Across the entries below, how many lines have the string "semicircle" in them? Reply with only the number.

-------

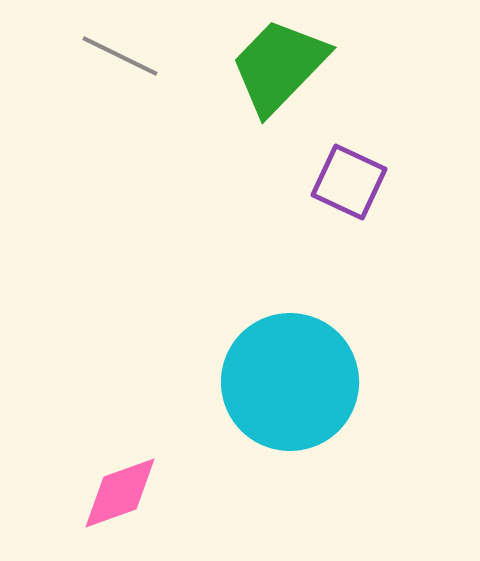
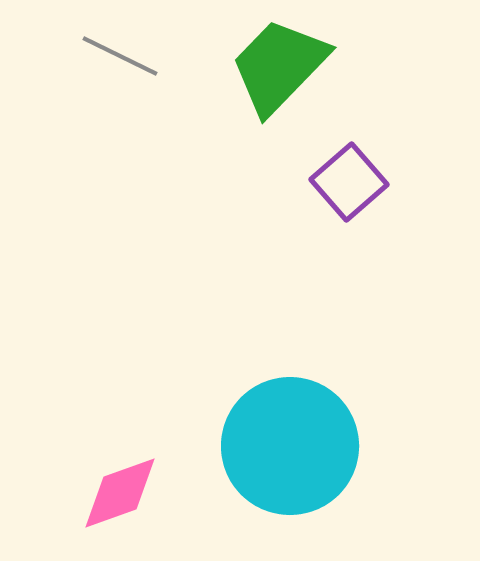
purple square: rotated 24 degrees clockwise
cyan circle: moved 64 px down
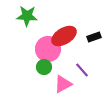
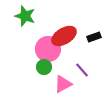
green star: moved 2 px left; rotated 15 degrees clockwise
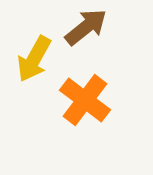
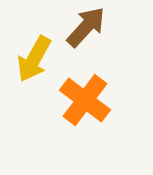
brown arrow: rotated 9 degrees counterclockwise
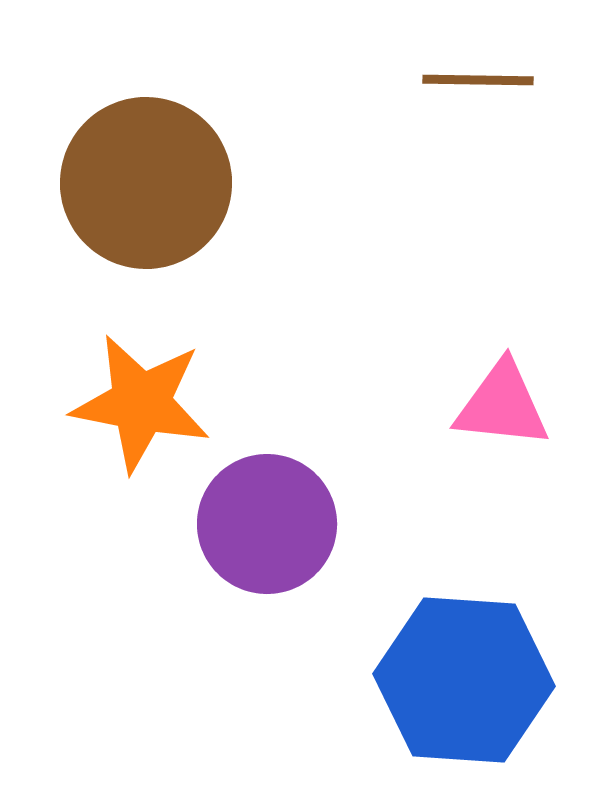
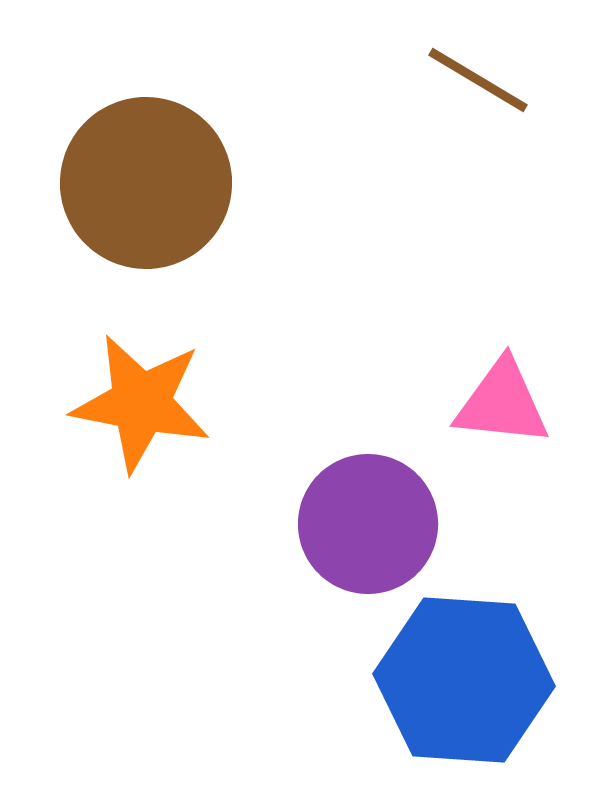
brown line: rotated 30 degrees clockwise
pink triangle: moved 2 px up
purple circle: moved 101 px right
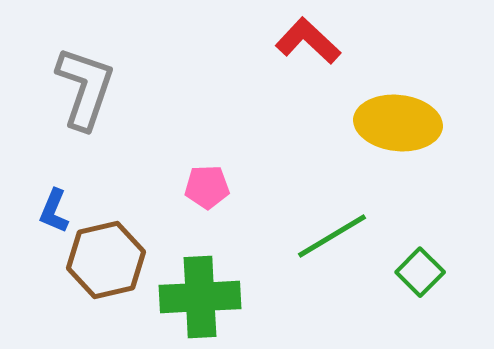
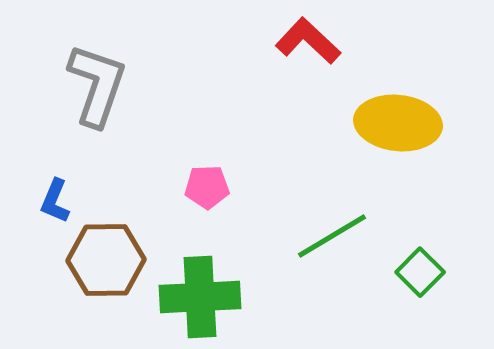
gray L-shape: moved 12 px right, 3 px up
blue L-shape: moved 1 px right, 10 px up
brown hexagon: rotated 12 degrees clockwise
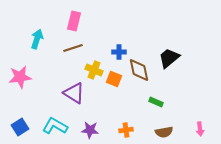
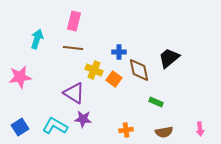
brown line: rotated 24 degrees clockwise
orange square: rotated 14 degrees clockwise
purple star: moved 7 px left, 11 px up
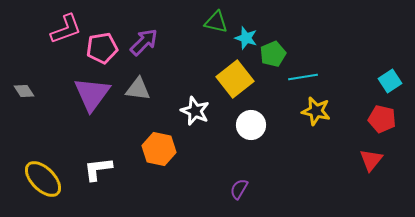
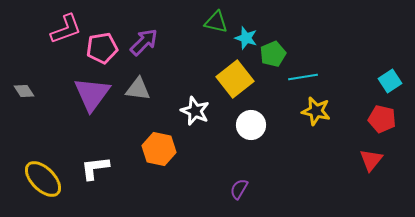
white L-shape: moved 3 px left, 1 px up
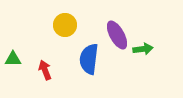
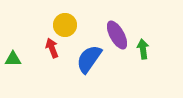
green arrow: rotated 90 degrees counterclockwise
blue semicircle: rotated 28 degrees clockwise
red arrow: moved 7 px right, 22 px up
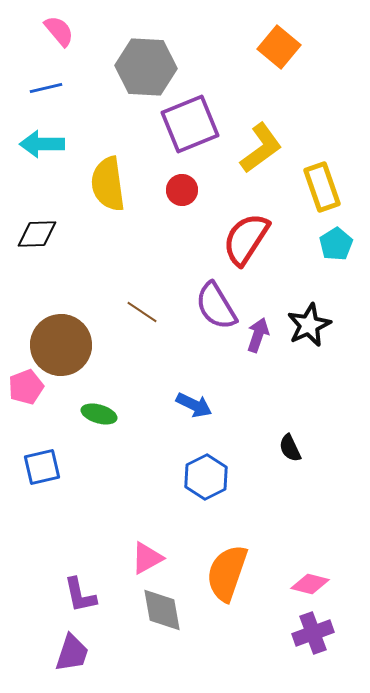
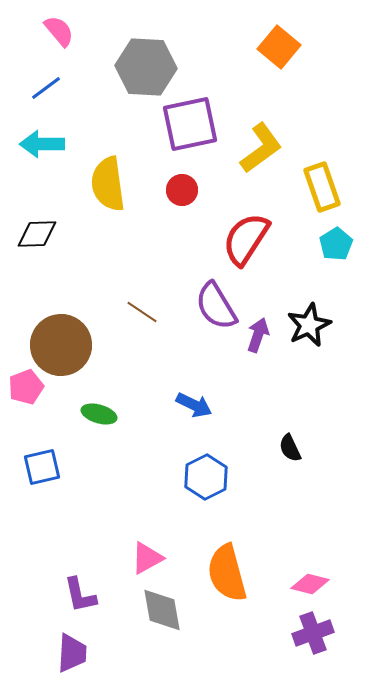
blue line: rotated 24 degrees counterclockwise
purple square: rotated 10 degrees clockwise
orange semicircle: rotated 34 degrees counterclockwise
purple trapezoid: rotated 15 degrees counterclockwise
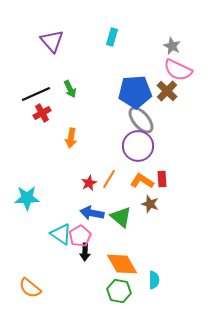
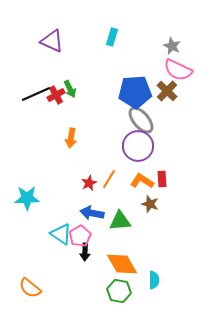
purple triangle: rotated 25 degrees counterclockwise
red cross: moved 14 px right, 18 px up
green triangle: moved 1 px left, 4 px down; rotated 45 degrees counterclockwise
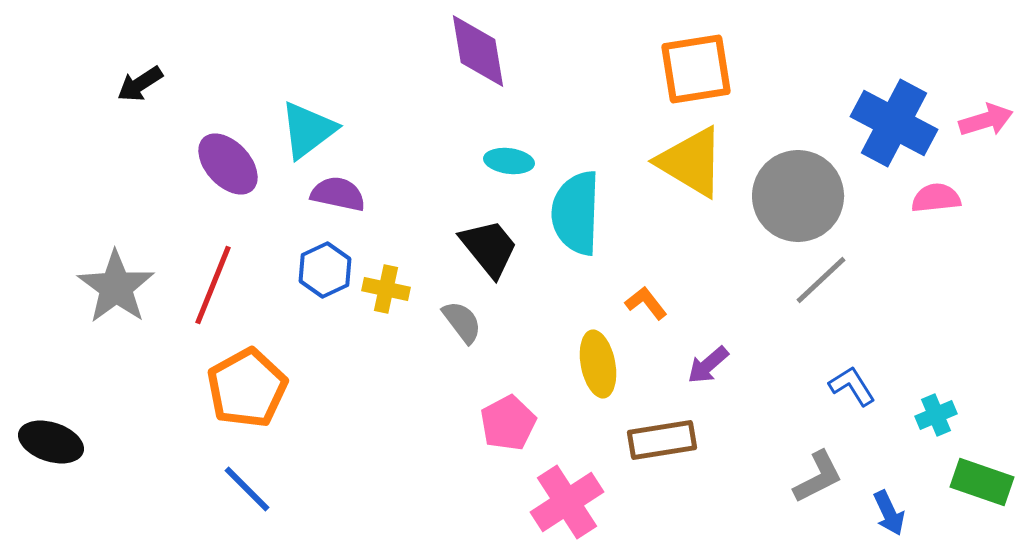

-------

**Result of the task**:
2